Available data ▸
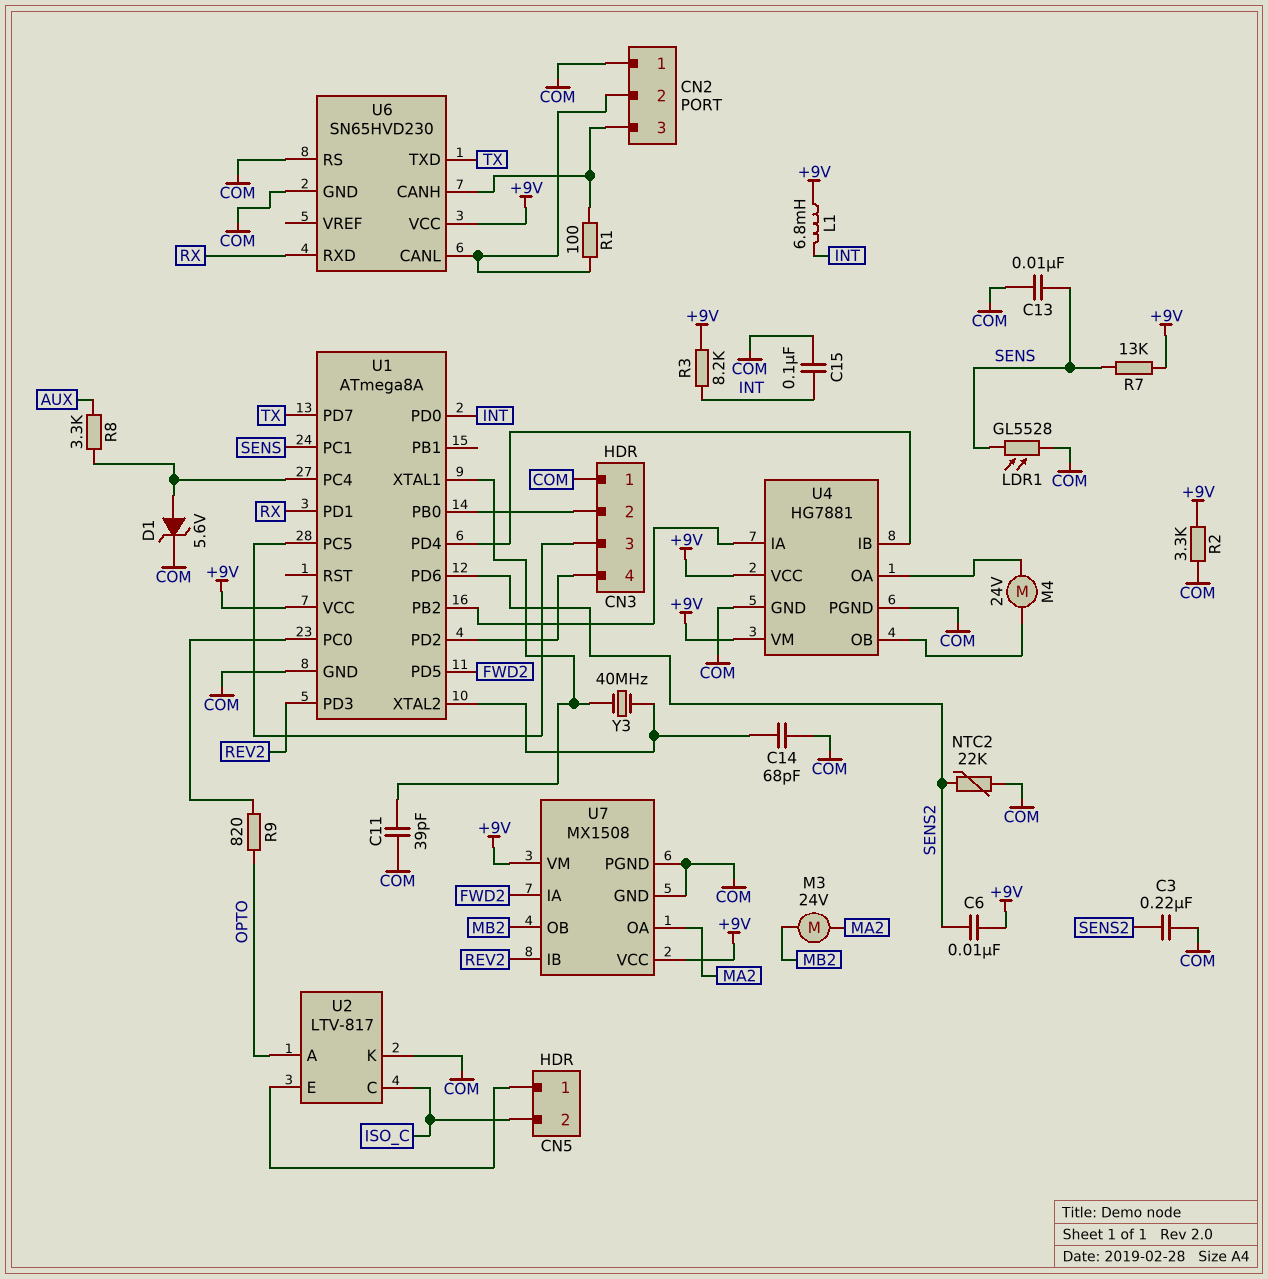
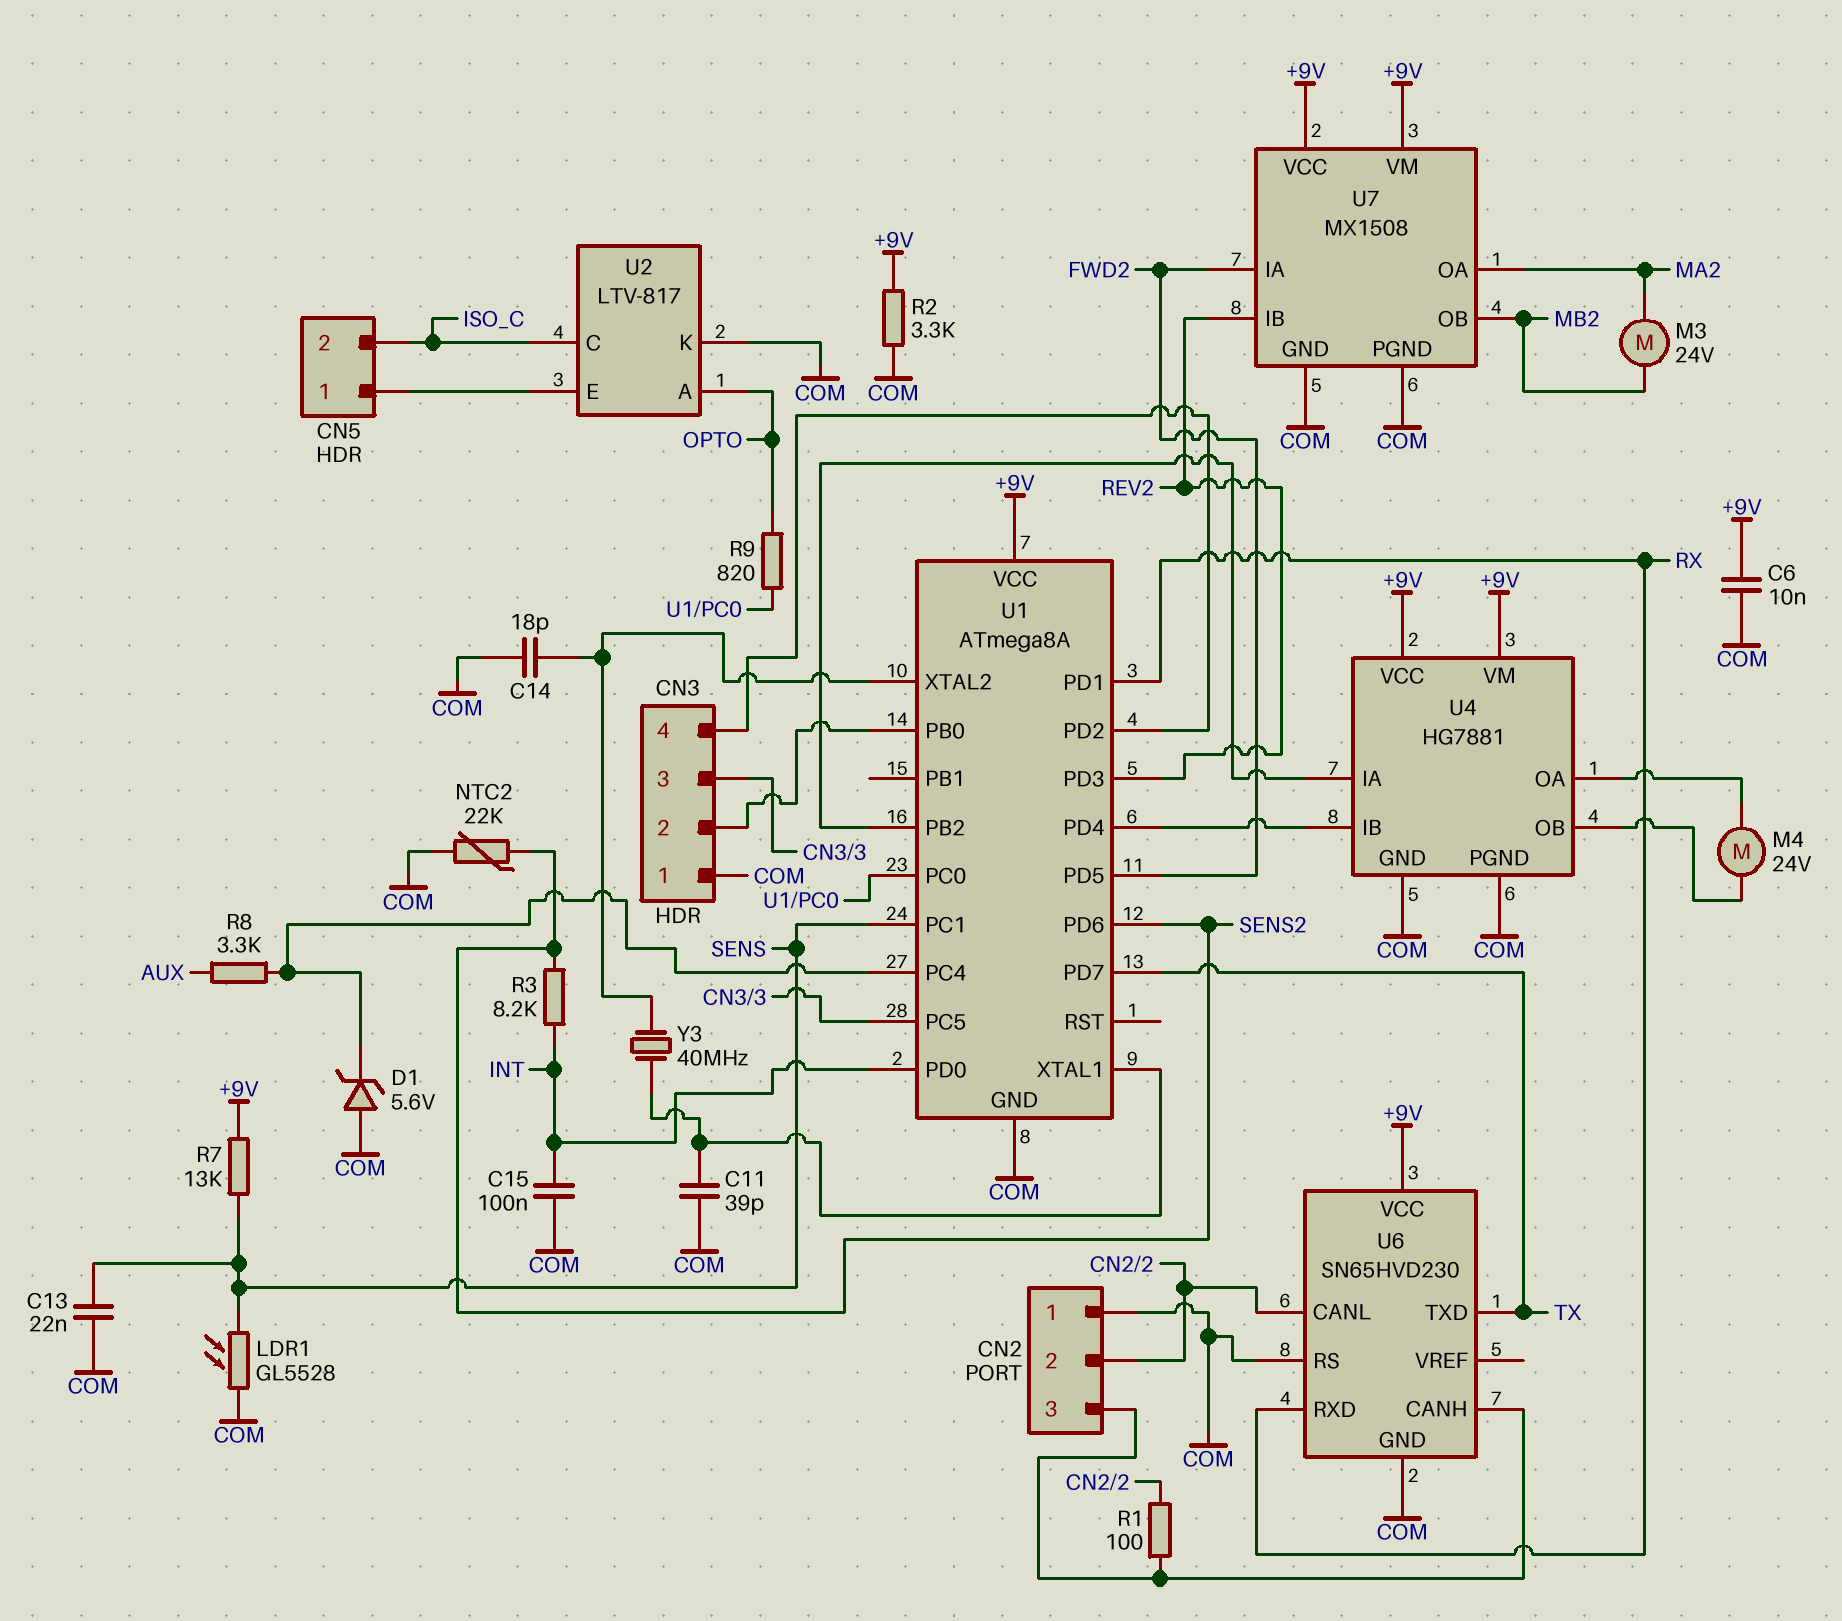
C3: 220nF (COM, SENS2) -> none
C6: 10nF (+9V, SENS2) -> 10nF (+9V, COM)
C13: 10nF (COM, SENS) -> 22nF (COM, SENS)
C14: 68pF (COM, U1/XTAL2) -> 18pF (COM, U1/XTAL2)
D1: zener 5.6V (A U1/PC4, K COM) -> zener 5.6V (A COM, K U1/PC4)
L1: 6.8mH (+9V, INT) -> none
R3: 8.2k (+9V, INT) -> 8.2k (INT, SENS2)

What this task involves ▸ All lines from the one with "C6: 10nF (+9V, SENS2) -> 10nF (+9V, COM)" through the end of the material above are to be printed exactly, and only those.

Answer for this exercise ▸
C6: 10nF (+9V, SENS2) -> 10nF (+9V, COM)
C13: 10nF (COM, SENS) -> 22nF (COM, SENS)
C14: 68pF (COM, U1/XTAL2) -> 18pF (COM, U1/XTAL2)
D1: zener 5.6V (A U1/PC4, K COM) -> zener 5.6V (A COM, K U1/PC4)
L1: 6.8mH (+9V, INT) -> none
R3: 8.2k (+9V, INT) -> 8.2k (INT, SENS2)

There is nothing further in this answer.